### [What you will do]
Write out, exactly as they appear, only the lines running from the line with "[(277,0),(239,0),(236,16),(234,15),(233,22),(272,29),(277,0)]" to the final line of the listing; include both.

Records supplied Start Marker

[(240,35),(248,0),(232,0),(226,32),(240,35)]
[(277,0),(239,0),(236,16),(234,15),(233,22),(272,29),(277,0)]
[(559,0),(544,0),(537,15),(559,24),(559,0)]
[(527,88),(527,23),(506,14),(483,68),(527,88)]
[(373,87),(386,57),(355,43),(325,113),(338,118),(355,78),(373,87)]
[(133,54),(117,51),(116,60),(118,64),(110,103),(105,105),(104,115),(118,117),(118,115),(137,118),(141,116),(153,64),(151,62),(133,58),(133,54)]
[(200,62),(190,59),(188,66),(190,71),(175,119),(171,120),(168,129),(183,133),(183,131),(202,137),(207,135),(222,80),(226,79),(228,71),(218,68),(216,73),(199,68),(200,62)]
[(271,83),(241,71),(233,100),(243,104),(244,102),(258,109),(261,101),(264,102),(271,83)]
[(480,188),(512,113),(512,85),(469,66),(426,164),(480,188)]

Records supplied End Marker

### [Response]
[(277,0),(239,0),(236,16),(234,15),(233,22),(272,29),(277,0)]
[(559,0),(544,0),(537,15),(559,24),(559,0)]
[(527,88),(527,23),(506,14),(483,68),(527,88)]
[(373,87),(386,57),(355,43),(325,113),(338,118),(355,78),(373,87)]
[(133,54),(117,51),(116,60),(118,64),(110,103),(105,105),(104,115),(118,117),(118,115),(137,118),(141,116),(153,64),(151,62),(133,58),(133,54)]
[(200,62),(190,59),(188,66),(190,71),(175,119),(171,120),(168,129),(183,133),(183,131),(202,137),(207,135),(222,80),(226,79),(228,71),(218,68),(216,73),(199,68),(200,62)]
[(271,83),(241,71),(233,100),(243,104),(244,102),(258,109),(261,101),(264,102),(271,83)]
[(480,188),(512,113),(512,85),(469,66),(426,164),(480,188)]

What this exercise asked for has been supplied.